MATERIAL PROVIDED:
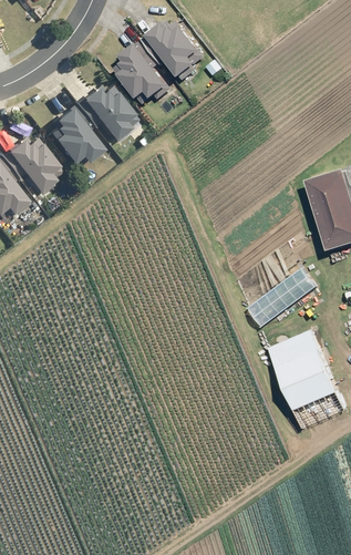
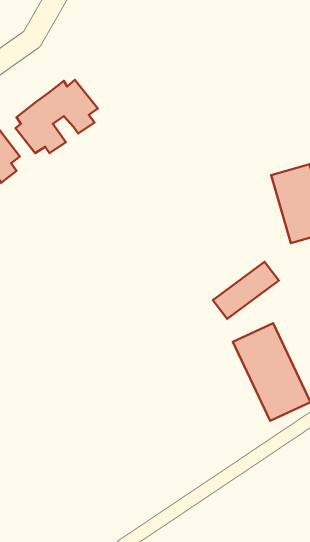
building: [121,20,203,94] -> none

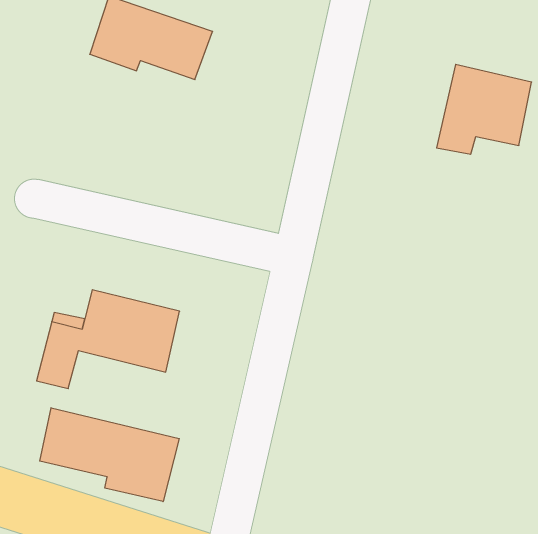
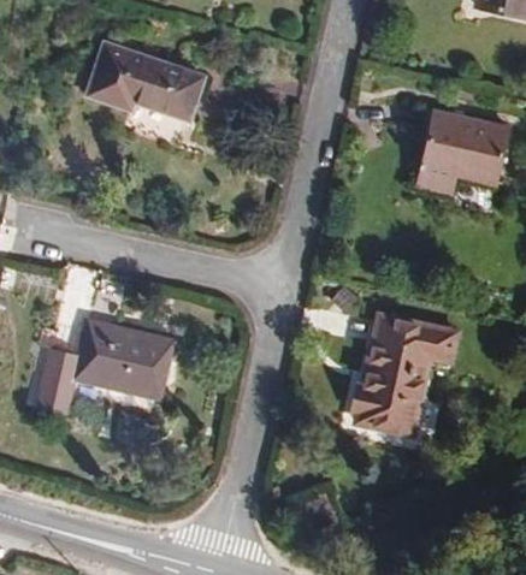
building: none -> [351,313,457,437]
building: [40,408,179,502] -> none

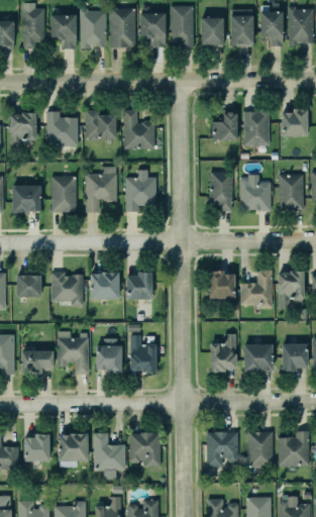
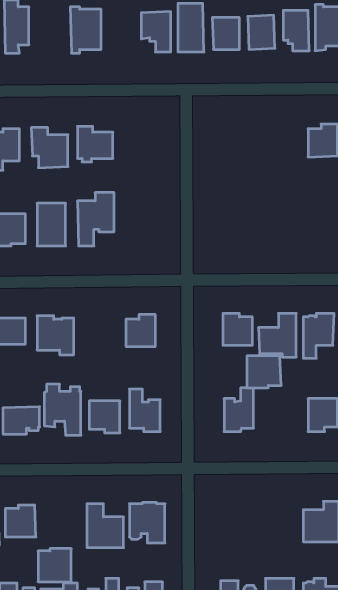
building: [110,8,135,47] -> none
building: [51,15,77,49] -> none
building: [213,109,238,140] -> none
building: [244,109,270,146] -> none
building: [124,110,154,148] -> none
building: [125,170,156,212] -> none
building: [209,172,233,212] -> none
building: [240,175,272,210] -> none
building: [279,175,304,211] -> none
building: [91,272,119,299] -> none
building: [244,344,274,372] -> [247,356,281,388]
building: [207,432,238,467] -> none
building: [247,432,273,468] -> none
building: [60,433,88,461] -> [38,549,71,582]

WHAT IS NEEDED: Lines are to be repeated exactly from the one that contains "building: [244,109,270,146] -> none" through the last line of the listing, with both ends kept and no others added.

EXERCISE OUTPUT:
building: [244,109,270,146] -> none
building: [124,110,154,148] -> none
building: [125,170,156,212] -> none
building: [209,172,233,212] -> none
building: [240,175,272,210] -> none
building: [279,175,304,211] -> none
building: [91,272,119,299] -> none
building: [244,344,274,372] -> [247,356,281,388]
building: [207,432,238,467] -> none
building: [247,432,273,468] -> none
building: [60,433,88,461] -> [38,549,71,582]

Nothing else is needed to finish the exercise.